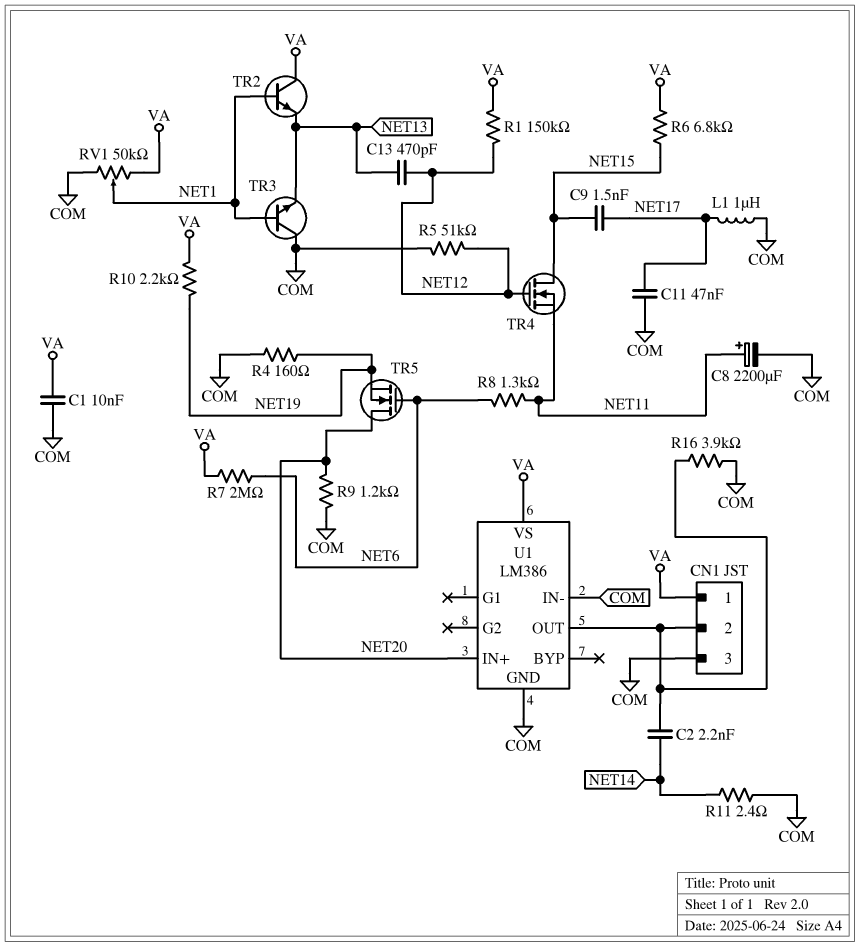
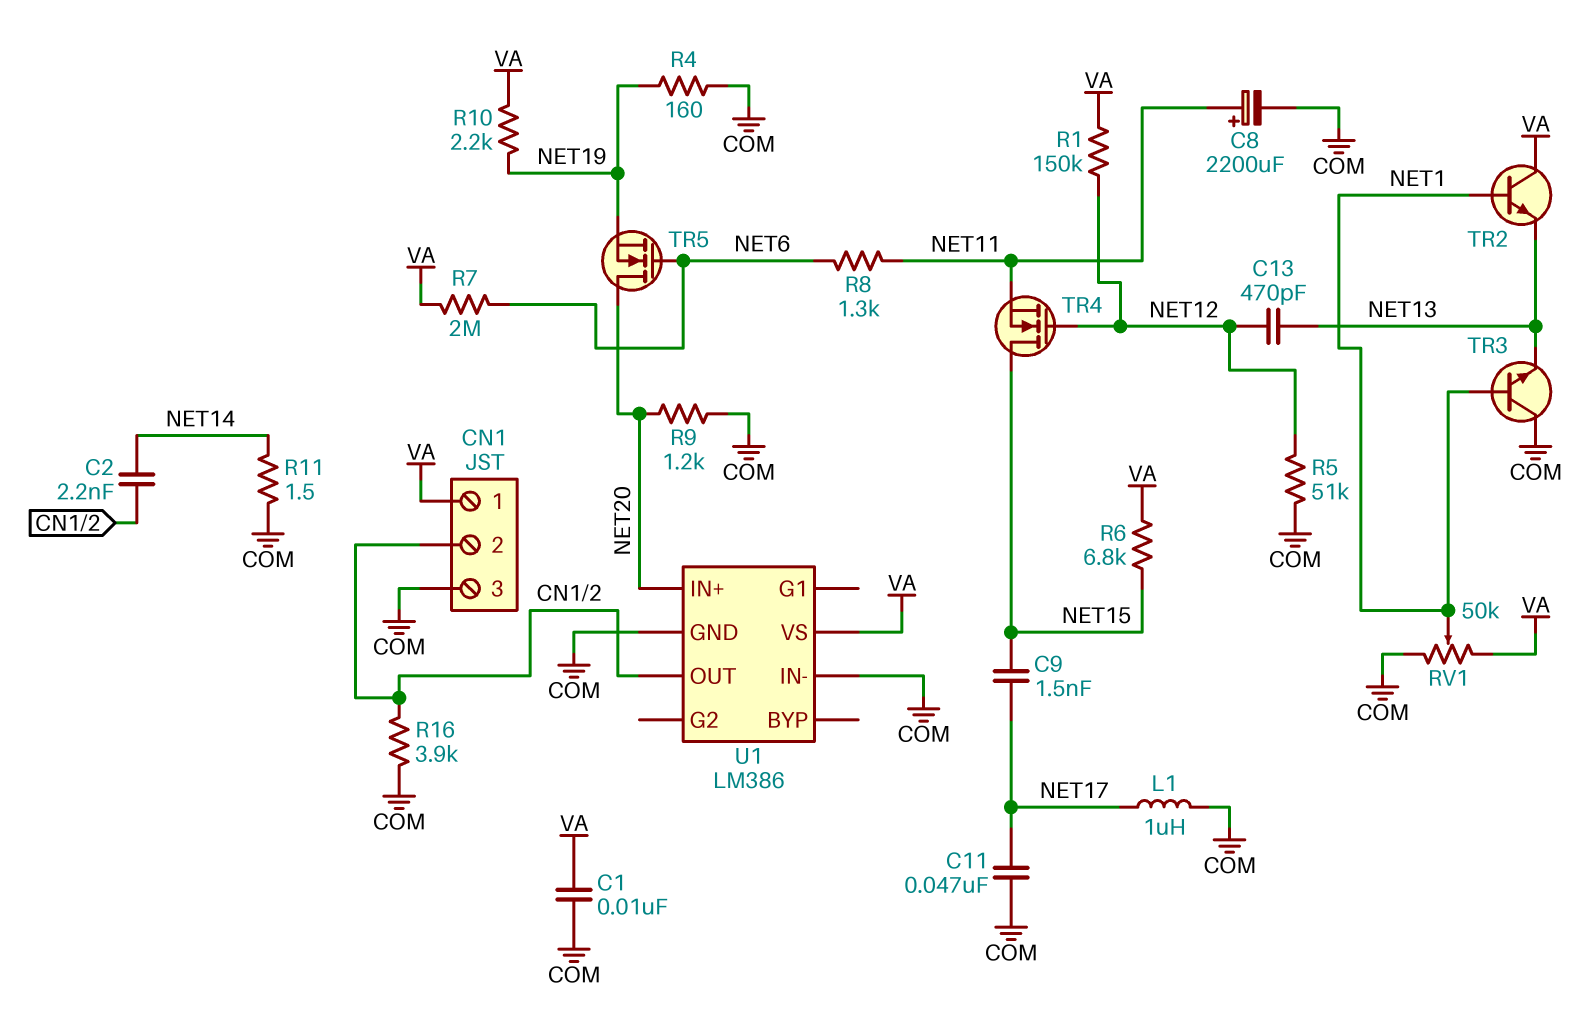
R11: 2.4 (COM, NET14) -> 1.5 (COM, NET14)

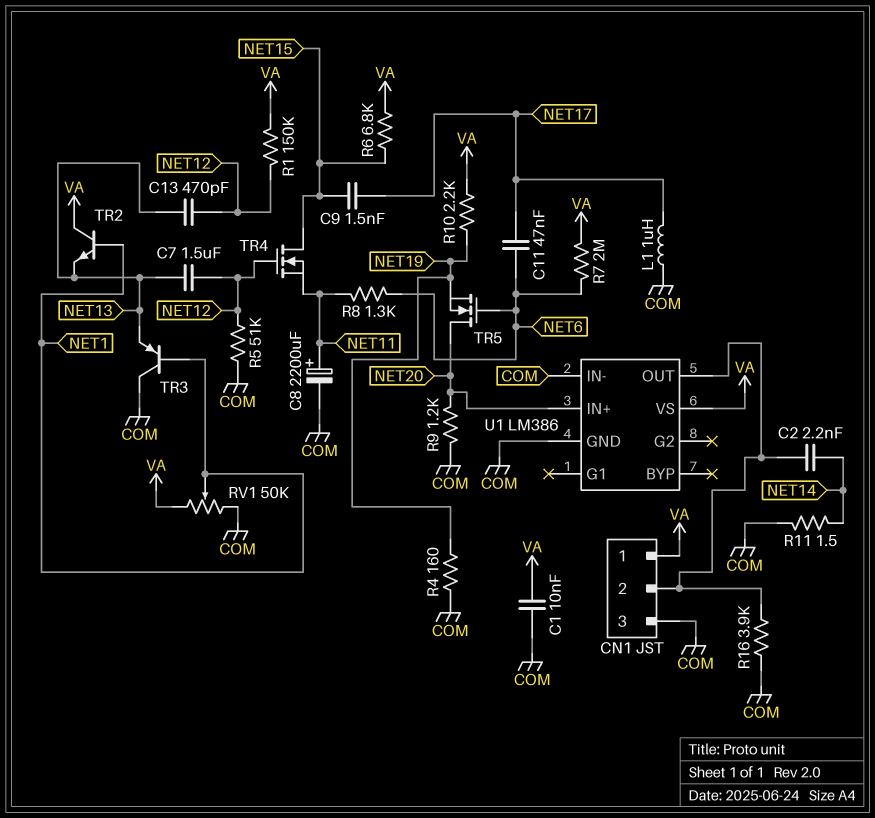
C7: none -> 1.5uF (NET12, NET13)
C11: 47nF (COM, NET17) -> 47nF (NET6, NET17)
TR3: NPN (B NET1, C COM, E NET13) -> PNP (B NET1, C COM, E NET13)

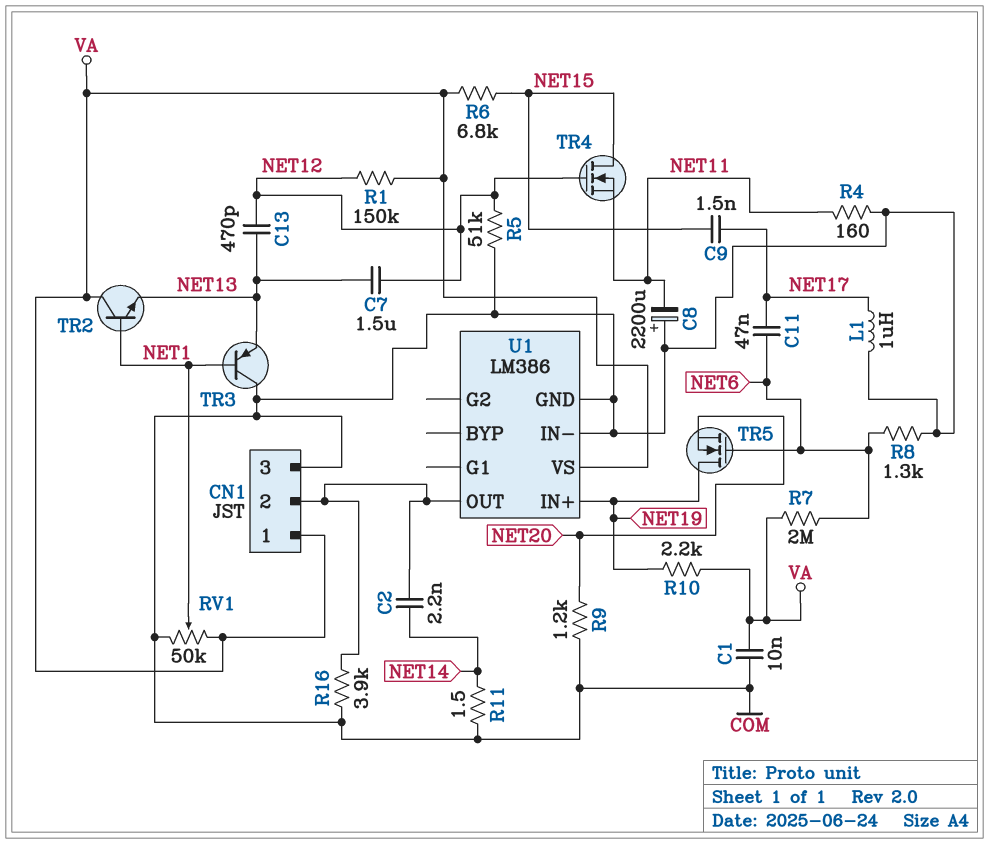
C8: 2200uF (plus NET11, minus COM) -> 2200uF (plus COM, minus NET11)
R4: 160 (COM, NET19) -> 160 (COM, NET11)
R8: 1.3k (NET6, NET11) -> 1.3k (COM, NET6)
TR5: NMOS (G NET6, D NET20, S NET19) -> NMOS (G NET6, D NET19, S NET20)
U1 pin IN+: NET20 -> NET19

========================================================================

PROMPT: An exact copy of the entries, minus the pictures, is what's needed here.

WRITTEN RESPONSE:
R11: 2.4 (COM, NET14) -> 1.5 (COM, NET14)

C7: none -> 1.5uF (NET12, NET13)
C11: 47nF (COM, NET17) -> 47nF (NET6, NET17)
TR3: NPN (B NET1, C COM, E NET13) -> PNP (B NET1, C COM, E NET13)

C8: 2200uF (plus NET11, minus COM) -> 2200uF (plus COM, minus NET11)
R4: 160 (COM, NET19) -> 160 (COM, NET11)
R8: 1.3k (NET6, NET11) -> 1.3k (COM, NET6)
TR5: NMOS (G NET6, D NET20, S NET19) -> NMOS (G NET6, D NET19, S NET20)
U1 pin IN+: NET20 -> NET19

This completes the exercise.